Exercise —
Nothing in the records may be altered, and no picture may be included. Restate them in full.

Object matching data:
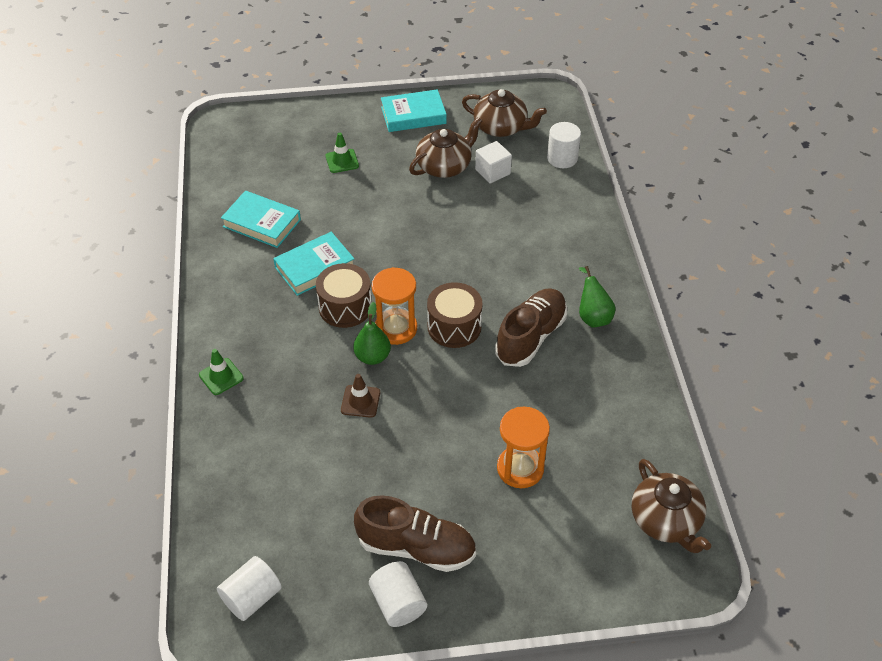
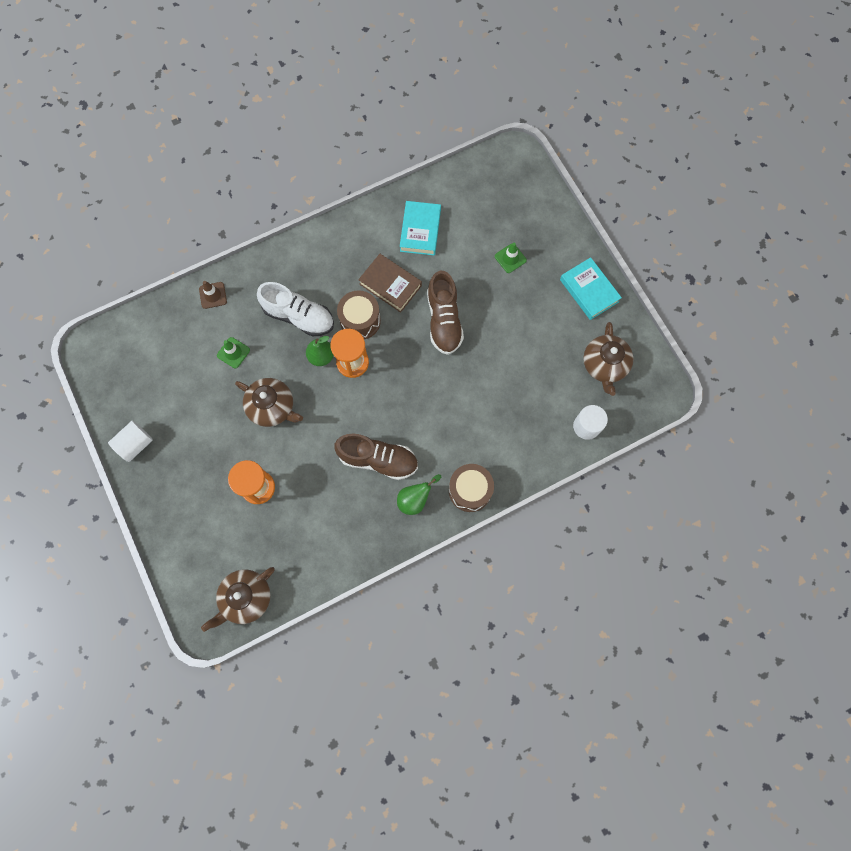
camera: 70 degrees right, 25 degrees up
(221, 376) = (271, 267): green traffic cone -> green traffic cone (233, 353)
(252, 597) = (116, 358): white cylinder -> none
(306, 365) = (299, 316): none -> white shoe
(315, 267) = (390, 285): turquoise book -> brown book
(360, 401) = (280, 363): brown traffic cone -> brown traffic cone (213, 295)
(416, 547) = (177, 441): brown shoe -> brown shoe (444, 320)
(444, 166) = (537, 336): brown teapot -> brown teapot (272, 407)
(454, 326) = (368, 402): brown drum -> brown drum (470, 490)
(492, 172) = (546, 376): white cube -> none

Answer for this exercise —
camera: 70 degrees right, 25 degrees up
(221, 376) = (271, 267): green traffic cone -> green traffic cone (233, 353)
(252, 597) = (116, 358): white cylinder -> none
(306, 365) = (299, 316): none -> white shoe
(315, 267) = (390, 285): turquoise book -> brown book
(360, 401) = (280, 363): brown traffic cone -> brown traffic cone (213, 295)
(416, 547) = (177, 441): brown shoe -> brown shoe (444, 320)
(444, 166) = (537, 336): brown teapot -> brown teapot (272, 407)
(454, 326) = (368, 402): brown drum -> brown drum (470, 490)
(492, 172) = (546, 376): white cube -> none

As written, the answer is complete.